[Extracted data entries]
----------

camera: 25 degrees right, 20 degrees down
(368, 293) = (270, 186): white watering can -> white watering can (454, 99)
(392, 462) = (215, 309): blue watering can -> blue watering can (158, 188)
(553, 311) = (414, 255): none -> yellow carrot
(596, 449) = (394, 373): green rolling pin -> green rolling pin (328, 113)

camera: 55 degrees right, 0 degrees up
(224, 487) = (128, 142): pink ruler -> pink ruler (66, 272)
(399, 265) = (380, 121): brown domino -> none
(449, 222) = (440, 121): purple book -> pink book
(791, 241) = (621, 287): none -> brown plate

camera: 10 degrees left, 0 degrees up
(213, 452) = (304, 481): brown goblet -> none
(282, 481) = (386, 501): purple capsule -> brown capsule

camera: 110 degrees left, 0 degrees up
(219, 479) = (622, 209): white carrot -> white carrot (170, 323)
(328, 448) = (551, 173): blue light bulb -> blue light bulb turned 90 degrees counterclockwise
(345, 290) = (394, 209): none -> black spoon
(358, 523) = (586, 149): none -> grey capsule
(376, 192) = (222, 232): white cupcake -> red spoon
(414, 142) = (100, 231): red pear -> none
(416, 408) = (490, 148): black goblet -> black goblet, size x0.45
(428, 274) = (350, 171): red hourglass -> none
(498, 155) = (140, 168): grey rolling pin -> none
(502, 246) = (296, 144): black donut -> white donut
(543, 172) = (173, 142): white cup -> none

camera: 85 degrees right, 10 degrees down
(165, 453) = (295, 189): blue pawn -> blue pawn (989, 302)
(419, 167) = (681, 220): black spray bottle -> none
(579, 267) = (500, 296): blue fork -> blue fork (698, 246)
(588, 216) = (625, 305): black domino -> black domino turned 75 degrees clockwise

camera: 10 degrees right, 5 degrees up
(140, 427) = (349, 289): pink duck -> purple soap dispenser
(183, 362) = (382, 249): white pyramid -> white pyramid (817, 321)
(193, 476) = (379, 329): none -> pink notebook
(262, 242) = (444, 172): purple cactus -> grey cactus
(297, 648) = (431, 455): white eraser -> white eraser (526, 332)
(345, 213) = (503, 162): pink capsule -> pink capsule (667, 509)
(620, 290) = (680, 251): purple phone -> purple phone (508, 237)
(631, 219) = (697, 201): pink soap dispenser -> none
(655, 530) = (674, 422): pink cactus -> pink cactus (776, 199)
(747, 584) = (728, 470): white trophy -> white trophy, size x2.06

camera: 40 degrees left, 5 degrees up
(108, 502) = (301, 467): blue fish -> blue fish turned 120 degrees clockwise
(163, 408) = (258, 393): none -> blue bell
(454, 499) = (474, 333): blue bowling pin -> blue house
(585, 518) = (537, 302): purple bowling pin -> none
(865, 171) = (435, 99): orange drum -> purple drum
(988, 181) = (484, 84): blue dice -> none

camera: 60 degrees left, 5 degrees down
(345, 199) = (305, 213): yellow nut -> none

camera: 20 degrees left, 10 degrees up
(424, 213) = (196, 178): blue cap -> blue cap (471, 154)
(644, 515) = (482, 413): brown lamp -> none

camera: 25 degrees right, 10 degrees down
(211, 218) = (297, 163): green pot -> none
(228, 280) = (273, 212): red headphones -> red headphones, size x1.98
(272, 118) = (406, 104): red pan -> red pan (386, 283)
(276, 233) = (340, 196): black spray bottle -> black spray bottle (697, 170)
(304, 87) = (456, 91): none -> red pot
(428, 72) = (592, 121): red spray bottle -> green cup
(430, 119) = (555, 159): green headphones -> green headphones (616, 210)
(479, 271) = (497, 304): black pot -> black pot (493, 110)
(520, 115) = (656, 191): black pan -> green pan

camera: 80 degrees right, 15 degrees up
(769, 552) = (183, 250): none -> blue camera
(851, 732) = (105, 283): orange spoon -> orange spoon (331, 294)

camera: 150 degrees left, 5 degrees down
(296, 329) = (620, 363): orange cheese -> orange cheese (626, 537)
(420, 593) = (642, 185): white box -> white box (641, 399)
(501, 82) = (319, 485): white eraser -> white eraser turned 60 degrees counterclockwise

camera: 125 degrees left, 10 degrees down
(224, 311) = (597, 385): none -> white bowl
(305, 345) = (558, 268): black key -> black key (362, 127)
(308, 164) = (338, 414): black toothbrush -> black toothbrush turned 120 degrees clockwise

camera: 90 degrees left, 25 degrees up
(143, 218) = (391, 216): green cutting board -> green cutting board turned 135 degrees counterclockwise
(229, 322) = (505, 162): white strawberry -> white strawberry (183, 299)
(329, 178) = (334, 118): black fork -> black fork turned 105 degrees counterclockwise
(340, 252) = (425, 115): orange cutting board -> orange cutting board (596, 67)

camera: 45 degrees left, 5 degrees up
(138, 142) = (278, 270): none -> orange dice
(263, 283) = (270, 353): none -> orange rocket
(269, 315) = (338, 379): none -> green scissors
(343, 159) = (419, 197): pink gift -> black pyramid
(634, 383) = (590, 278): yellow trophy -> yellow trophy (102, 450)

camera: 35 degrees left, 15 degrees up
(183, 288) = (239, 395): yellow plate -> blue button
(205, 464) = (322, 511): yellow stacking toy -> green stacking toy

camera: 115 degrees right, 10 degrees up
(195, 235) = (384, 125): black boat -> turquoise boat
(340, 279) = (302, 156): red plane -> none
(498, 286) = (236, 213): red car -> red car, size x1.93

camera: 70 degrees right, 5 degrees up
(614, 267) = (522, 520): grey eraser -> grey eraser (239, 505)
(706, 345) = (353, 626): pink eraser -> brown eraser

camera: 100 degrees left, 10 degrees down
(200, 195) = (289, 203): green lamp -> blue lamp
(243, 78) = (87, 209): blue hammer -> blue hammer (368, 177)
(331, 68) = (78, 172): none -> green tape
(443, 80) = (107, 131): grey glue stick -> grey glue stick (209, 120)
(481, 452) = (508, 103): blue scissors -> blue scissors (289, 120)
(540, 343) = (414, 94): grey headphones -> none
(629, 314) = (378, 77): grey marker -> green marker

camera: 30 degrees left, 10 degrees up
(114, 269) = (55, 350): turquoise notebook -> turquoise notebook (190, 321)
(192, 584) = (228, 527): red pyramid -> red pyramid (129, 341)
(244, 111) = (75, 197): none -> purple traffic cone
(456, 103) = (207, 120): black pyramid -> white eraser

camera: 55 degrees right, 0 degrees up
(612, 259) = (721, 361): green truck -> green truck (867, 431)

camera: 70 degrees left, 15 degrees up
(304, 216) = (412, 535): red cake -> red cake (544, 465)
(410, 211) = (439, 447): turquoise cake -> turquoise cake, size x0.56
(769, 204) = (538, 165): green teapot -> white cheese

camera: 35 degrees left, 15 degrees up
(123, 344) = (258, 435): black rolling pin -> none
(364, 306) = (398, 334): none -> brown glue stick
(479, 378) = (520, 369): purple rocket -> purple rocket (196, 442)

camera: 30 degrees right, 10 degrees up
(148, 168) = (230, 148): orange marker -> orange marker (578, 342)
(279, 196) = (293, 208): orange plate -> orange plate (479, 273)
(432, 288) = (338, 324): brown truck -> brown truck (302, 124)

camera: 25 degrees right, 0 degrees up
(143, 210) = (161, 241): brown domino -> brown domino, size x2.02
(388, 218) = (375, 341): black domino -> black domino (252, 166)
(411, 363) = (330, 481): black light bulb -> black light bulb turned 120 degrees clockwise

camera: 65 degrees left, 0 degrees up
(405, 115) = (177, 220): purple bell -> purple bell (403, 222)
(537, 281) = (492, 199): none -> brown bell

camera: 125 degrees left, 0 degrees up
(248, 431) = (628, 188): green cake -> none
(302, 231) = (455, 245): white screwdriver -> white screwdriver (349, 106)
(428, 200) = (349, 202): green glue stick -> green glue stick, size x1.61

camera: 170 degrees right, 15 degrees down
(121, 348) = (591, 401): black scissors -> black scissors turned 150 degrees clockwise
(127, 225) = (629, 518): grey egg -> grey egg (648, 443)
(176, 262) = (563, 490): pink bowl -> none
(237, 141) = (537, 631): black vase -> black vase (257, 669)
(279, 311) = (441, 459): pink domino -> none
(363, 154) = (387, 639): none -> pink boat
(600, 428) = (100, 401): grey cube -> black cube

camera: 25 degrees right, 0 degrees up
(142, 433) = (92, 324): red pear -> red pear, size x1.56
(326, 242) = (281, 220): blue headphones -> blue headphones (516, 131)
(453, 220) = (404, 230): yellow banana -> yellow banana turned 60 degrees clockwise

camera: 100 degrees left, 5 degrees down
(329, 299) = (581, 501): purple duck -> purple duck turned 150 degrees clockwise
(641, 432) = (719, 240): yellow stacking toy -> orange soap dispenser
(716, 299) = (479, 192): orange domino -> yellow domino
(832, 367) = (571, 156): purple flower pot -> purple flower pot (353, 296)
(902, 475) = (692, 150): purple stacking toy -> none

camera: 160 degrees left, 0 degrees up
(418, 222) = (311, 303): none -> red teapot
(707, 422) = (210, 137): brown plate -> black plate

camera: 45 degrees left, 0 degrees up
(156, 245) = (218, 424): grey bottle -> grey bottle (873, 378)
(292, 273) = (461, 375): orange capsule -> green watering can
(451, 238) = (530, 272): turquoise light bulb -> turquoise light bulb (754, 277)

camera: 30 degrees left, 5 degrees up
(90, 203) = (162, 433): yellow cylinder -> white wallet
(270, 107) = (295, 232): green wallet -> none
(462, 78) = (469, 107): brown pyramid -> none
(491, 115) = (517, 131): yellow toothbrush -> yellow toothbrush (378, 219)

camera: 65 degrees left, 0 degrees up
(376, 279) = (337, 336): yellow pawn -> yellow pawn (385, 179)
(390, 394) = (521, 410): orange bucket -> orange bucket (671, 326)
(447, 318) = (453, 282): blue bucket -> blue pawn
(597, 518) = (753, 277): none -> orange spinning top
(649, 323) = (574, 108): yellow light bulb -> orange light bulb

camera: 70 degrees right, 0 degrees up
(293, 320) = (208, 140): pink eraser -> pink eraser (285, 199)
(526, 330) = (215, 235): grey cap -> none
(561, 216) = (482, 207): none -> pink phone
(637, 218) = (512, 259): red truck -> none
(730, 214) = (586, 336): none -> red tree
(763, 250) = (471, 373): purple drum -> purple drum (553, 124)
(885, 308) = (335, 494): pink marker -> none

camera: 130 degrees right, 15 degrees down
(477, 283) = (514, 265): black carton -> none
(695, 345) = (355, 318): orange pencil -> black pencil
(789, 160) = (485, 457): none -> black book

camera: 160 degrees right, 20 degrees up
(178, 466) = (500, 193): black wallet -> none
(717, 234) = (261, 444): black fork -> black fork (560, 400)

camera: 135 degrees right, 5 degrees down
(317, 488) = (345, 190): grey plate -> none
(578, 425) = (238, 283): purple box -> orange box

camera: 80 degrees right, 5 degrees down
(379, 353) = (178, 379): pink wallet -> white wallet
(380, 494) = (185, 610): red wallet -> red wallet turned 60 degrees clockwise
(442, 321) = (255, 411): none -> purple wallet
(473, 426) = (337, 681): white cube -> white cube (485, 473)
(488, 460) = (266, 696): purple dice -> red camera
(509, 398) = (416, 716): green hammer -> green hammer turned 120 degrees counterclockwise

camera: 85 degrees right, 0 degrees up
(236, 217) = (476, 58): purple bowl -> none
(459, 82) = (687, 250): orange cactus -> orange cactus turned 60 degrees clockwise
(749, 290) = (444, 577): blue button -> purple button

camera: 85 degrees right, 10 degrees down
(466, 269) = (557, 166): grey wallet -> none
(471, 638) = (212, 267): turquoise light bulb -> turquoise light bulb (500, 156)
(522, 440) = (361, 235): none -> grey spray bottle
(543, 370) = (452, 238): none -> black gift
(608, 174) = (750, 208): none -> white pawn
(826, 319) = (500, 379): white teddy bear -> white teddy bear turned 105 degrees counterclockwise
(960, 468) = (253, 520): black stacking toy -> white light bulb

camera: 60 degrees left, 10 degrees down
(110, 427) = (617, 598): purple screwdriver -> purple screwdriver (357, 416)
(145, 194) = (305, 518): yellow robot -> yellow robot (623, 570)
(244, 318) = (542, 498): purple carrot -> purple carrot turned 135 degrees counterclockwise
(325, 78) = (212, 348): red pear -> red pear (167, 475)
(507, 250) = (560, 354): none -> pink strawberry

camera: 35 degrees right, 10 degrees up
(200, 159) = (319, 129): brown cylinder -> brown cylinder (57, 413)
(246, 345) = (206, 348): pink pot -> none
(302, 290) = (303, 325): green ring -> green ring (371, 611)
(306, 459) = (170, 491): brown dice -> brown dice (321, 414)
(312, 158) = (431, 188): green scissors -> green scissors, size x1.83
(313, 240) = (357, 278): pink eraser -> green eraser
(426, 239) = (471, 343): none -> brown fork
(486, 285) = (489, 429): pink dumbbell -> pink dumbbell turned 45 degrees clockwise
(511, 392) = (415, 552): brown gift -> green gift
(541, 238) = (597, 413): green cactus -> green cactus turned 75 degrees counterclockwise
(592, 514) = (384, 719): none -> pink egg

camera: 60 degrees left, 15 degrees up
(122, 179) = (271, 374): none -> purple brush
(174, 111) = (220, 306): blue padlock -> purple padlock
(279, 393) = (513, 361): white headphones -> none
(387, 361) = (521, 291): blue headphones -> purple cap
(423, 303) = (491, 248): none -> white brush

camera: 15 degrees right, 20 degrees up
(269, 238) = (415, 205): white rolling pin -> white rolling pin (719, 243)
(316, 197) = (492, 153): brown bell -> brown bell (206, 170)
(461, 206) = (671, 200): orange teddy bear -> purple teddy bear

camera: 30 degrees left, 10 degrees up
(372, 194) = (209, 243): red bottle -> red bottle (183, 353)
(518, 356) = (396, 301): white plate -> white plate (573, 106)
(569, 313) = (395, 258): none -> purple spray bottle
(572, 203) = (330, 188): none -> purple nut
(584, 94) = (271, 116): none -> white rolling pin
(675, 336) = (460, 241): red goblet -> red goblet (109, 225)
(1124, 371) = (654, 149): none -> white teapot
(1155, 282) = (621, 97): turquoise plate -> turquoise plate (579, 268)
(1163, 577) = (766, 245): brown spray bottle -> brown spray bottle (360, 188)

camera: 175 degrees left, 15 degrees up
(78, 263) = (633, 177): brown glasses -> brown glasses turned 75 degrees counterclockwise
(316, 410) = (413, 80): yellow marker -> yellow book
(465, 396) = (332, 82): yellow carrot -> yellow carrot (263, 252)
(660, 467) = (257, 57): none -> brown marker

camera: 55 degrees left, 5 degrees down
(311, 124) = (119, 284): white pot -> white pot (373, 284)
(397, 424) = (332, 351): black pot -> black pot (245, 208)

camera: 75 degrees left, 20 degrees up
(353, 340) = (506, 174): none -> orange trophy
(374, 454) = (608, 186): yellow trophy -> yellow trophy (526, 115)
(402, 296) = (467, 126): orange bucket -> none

----------

- **Work request**: Starting at the first line of the records above, please copy every line exactly through the line containing "(791, 241) = (621, 287): none -> brown plate", and stop there.

- **Solution**:
camera: 25 degrees right, 20 degrees down
(368, 293) = (270, 186): white watering can -> white watering can (454, 99)
(392, 462) = (215, 309): blue watering can -> blue watering can (158, 188)
(553, 311) = (414, 255): none -> yellow carrot
(596, 449) = (394, 373): green rolling pin -> green rolling pin (328, 113)

camera: 55 degrees right, 0 degrees up
(224, 487) = (128, 142): pink ruler -> pink ruler (66, 272)
(399, 265) = (380, 121): brown domino -> none
(449, 222) = (440, 121): purple book -> pink book
(791, 241) = (621, 287): none -> brown plate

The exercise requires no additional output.